WORK ITEM: Would you repeat the listing exactly, without any of its images?

☆ ☆ ☆ ☆ ☆ ☆ ☆

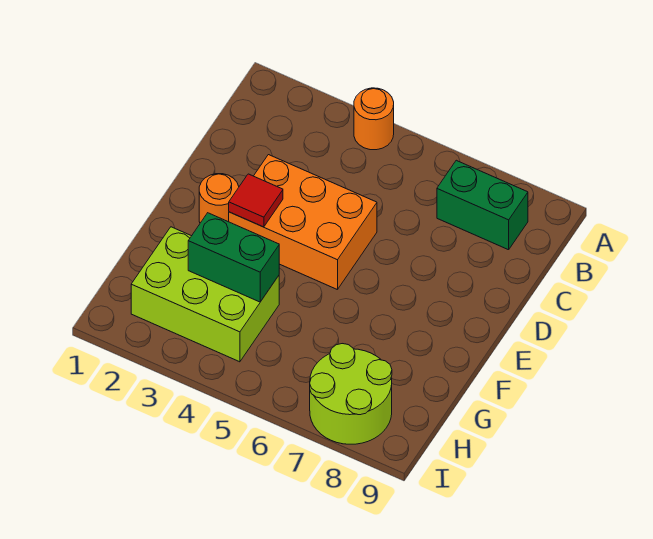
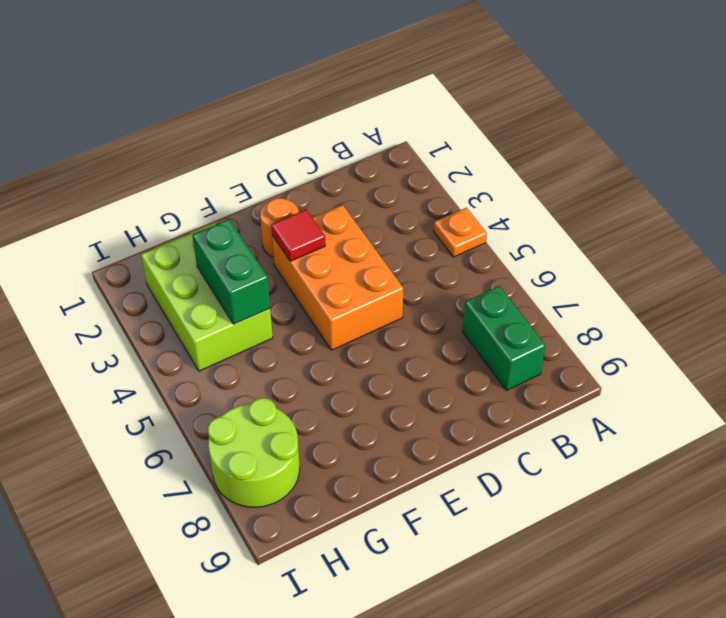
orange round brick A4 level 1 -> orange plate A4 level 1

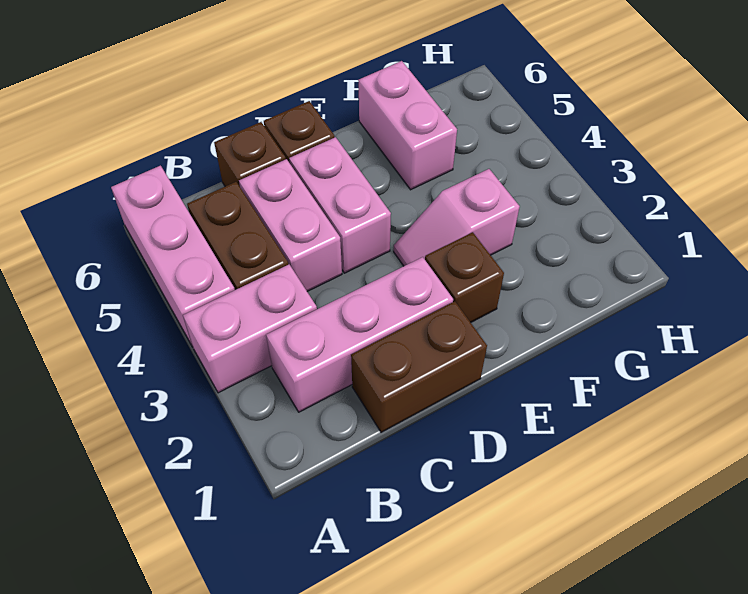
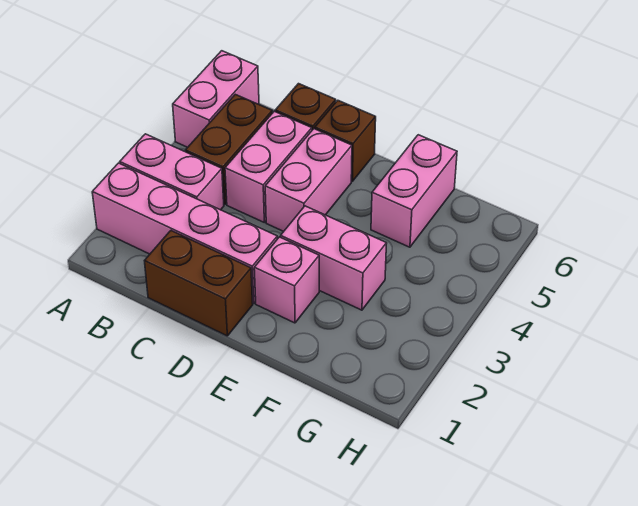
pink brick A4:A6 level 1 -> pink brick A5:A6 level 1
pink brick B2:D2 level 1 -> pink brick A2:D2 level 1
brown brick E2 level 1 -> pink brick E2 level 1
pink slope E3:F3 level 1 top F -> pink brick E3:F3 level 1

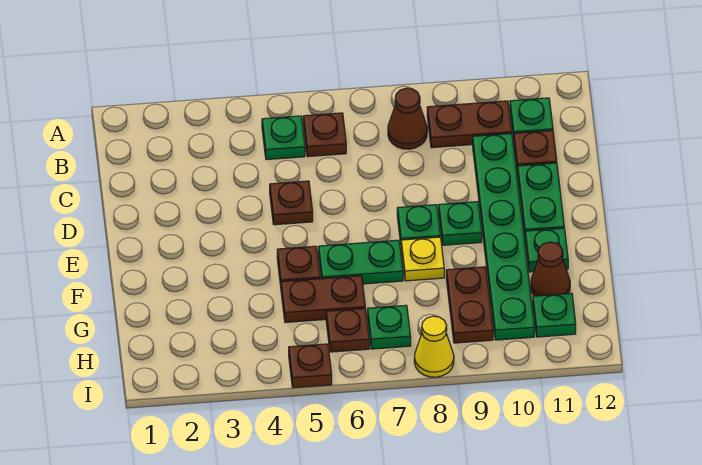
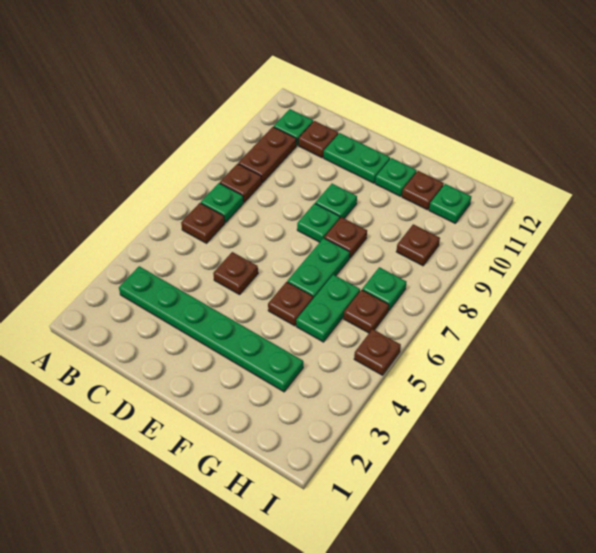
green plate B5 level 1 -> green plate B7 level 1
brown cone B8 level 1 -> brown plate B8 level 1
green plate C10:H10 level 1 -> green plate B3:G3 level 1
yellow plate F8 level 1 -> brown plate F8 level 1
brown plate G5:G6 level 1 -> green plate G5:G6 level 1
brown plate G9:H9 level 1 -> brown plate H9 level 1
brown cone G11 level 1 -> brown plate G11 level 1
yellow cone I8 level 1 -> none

☆ ☆ ☆ ☆ ☆ ☆ ☆

RESPONSE TO THE EXERCISE:
orange round brick A4 level 1 -> orange plate A4 level 1

pink brick A4:A6 level 1 -> pink brick A5:A6 level 1
pink brick B2:D2 level 1 -> pink brick A2:D2 level 1
brown brick E2 level 1 -> pink brick E2 level 1
pink slope E3:F3 level 1 top F -> pink brick E3:F3 level 1

green plate B5 level 1 -> green plate B7 level 1
brown cone B8 level 1 -> brown plate B8 level 1
green plate C10:H10 level 1 -> green plate B3:G3 level 1
yellow plate F8 level 1 -> brown plate F8 level 1
brown plate G5:G6 level 1 -> green plate G5:G6 level 1
brown plate G9:H9 level 1 -> brown plate H9 level 1
brown cone G11 level 1 -> brown plate G11 level 1
yellow cone I8 level 1 -> none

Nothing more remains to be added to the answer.